WHAT IS EXPECTED → Your job is to return every line of the listing holding the string "none".

SOURCE MATERIAL →

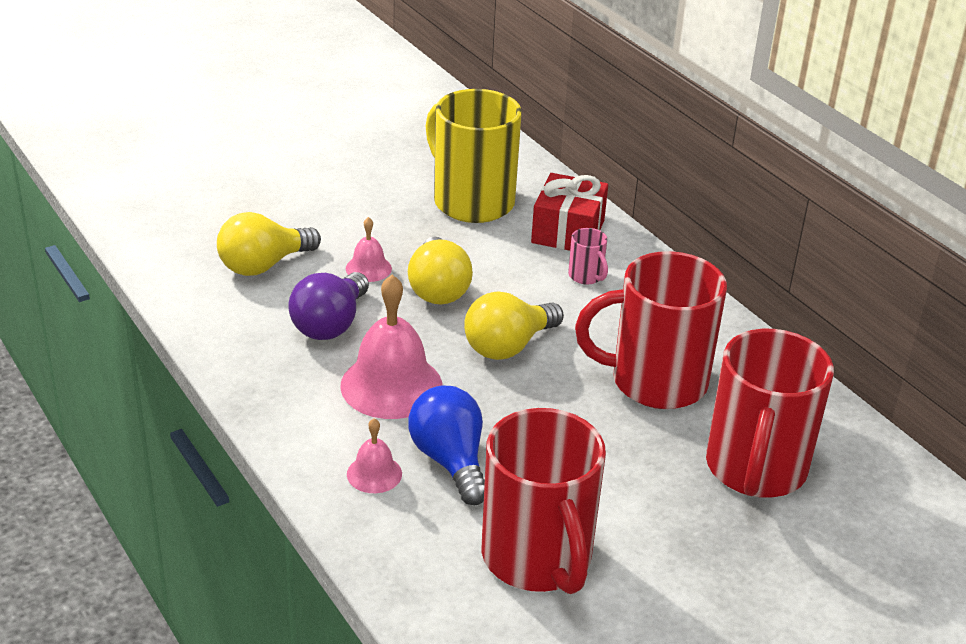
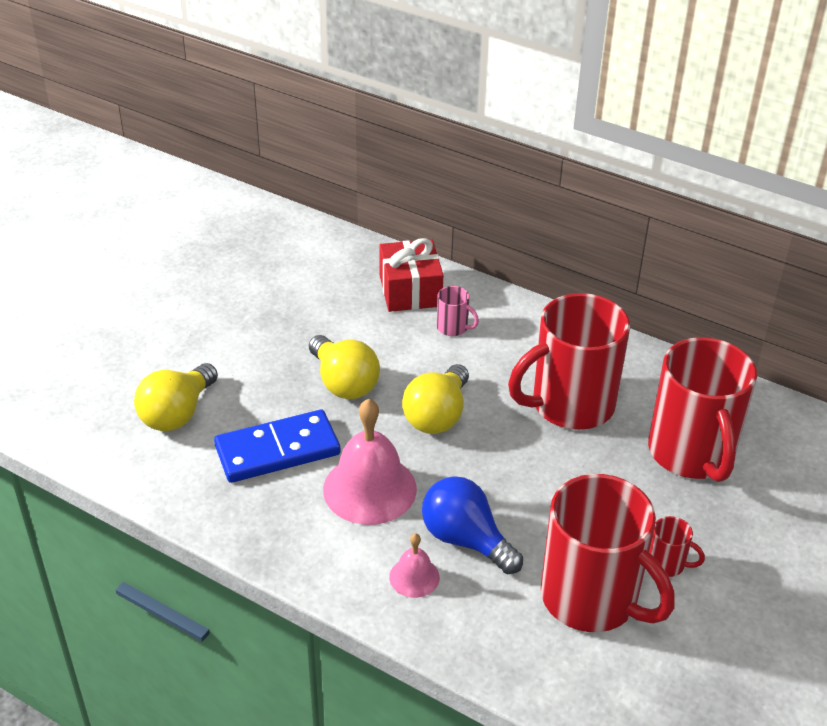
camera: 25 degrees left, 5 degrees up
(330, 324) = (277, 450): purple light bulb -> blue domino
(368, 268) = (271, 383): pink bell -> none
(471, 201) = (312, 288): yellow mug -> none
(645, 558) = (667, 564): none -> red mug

ANSWER BELOW →
(368, 268) = (271, 383): pink bell -> none
(471, 201) = (312, 288): yellow mug -> none
(645, 558) = (667, 564): none -> red mug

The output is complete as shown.